| ABOUT THIS EXERCISE |
Tally how many lines in the material include the word "camera", then give that figure by itself.

(RECORDS begins)

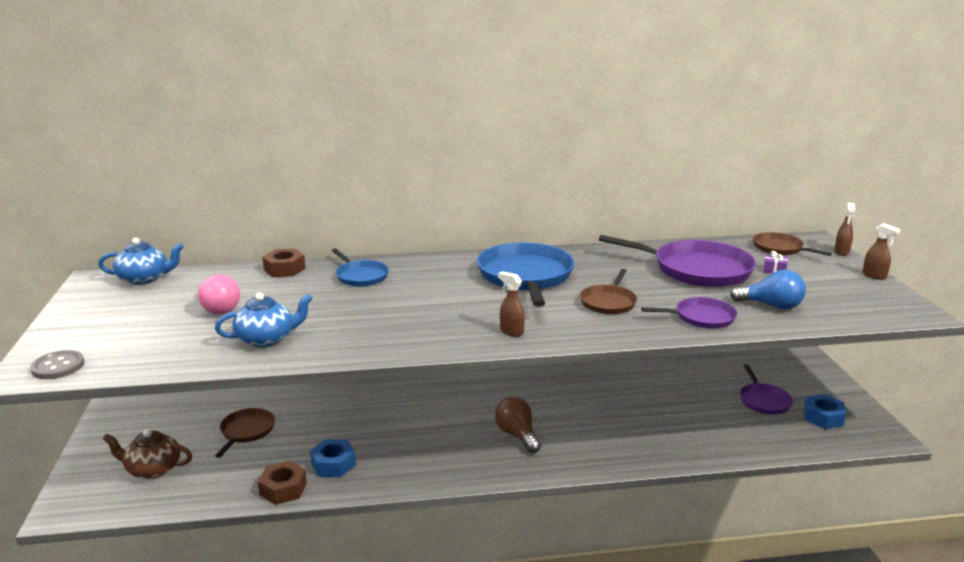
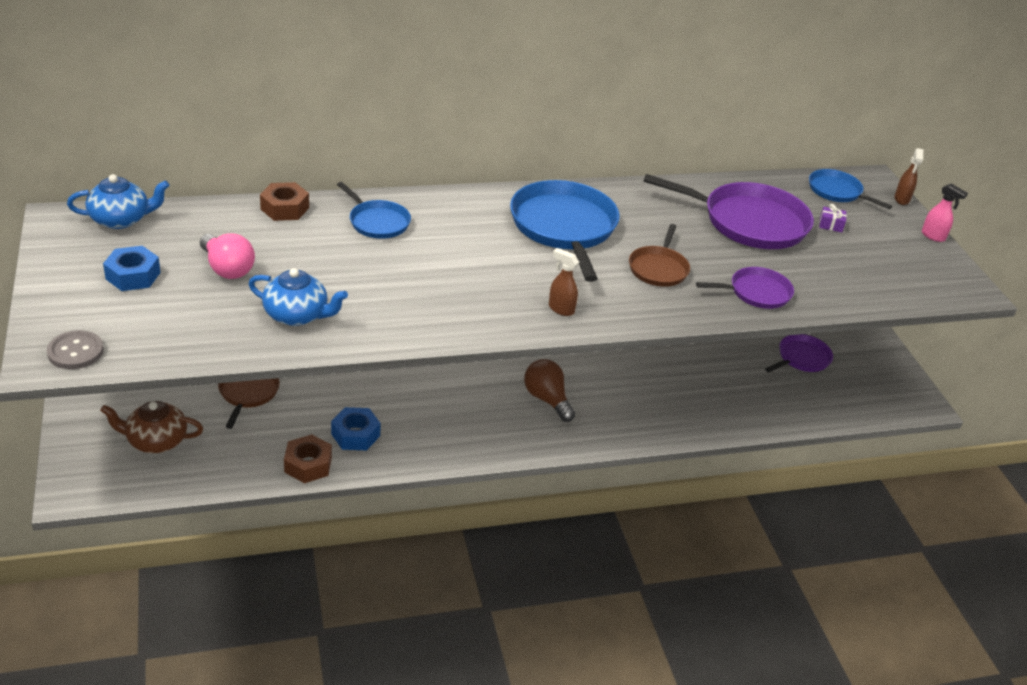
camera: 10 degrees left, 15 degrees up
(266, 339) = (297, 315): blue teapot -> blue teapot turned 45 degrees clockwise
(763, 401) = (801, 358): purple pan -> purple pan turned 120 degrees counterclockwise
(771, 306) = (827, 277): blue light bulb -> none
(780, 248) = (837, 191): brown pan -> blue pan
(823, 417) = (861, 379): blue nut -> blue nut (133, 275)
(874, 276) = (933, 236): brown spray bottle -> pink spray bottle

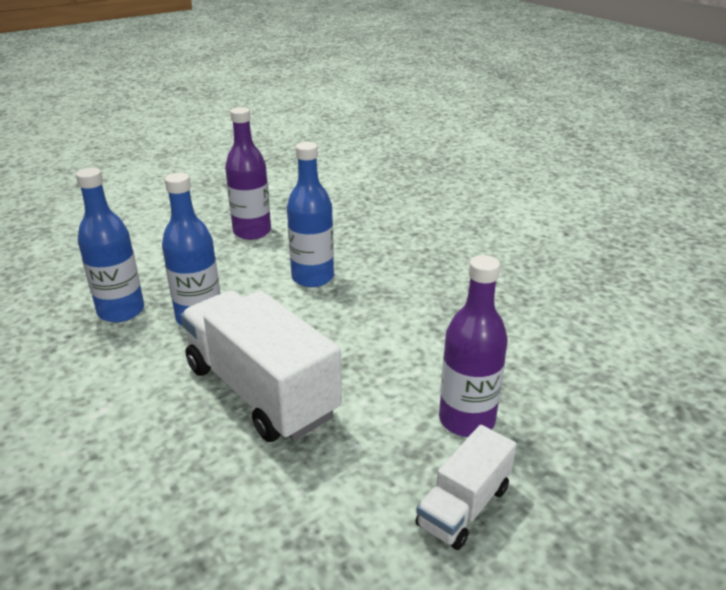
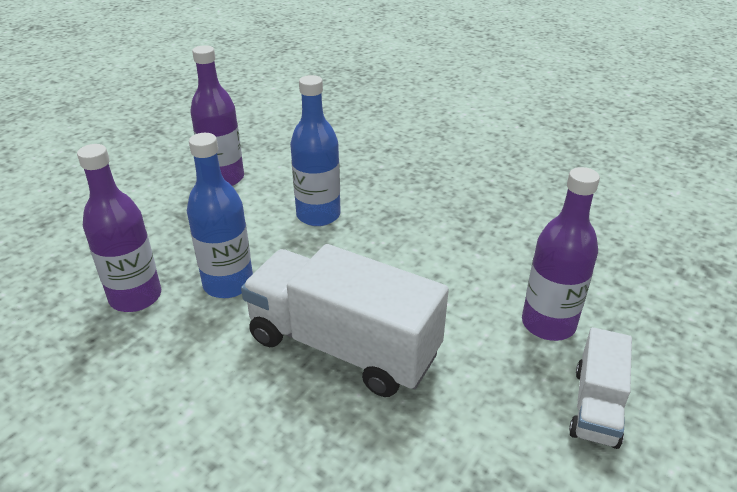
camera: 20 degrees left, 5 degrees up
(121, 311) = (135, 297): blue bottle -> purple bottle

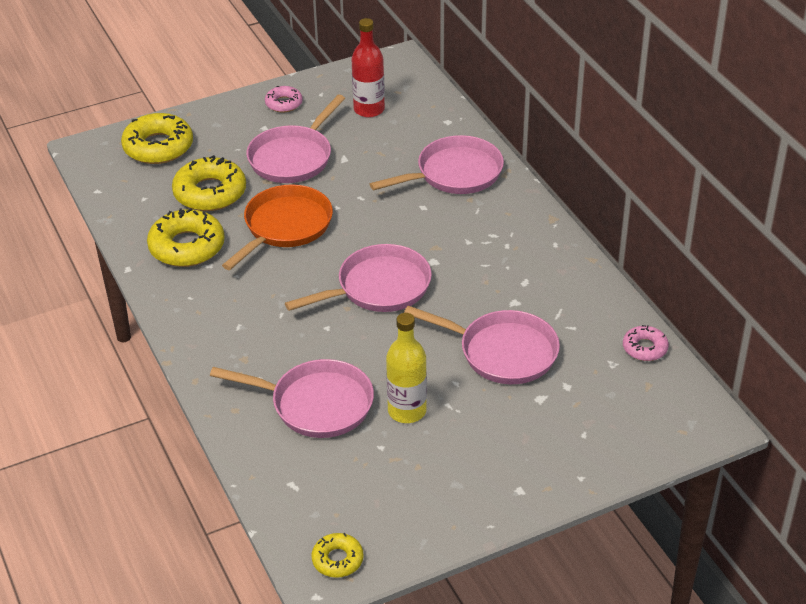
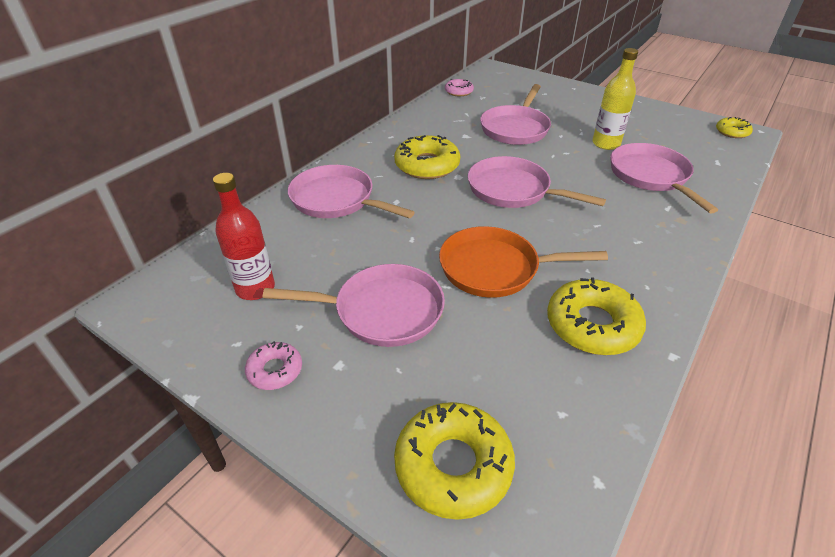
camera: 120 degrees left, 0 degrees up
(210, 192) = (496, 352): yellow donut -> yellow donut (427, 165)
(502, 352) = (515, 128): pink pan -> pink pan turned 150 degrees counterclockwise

(RECORDS ends)

| WRITTEN RESPONSE |
3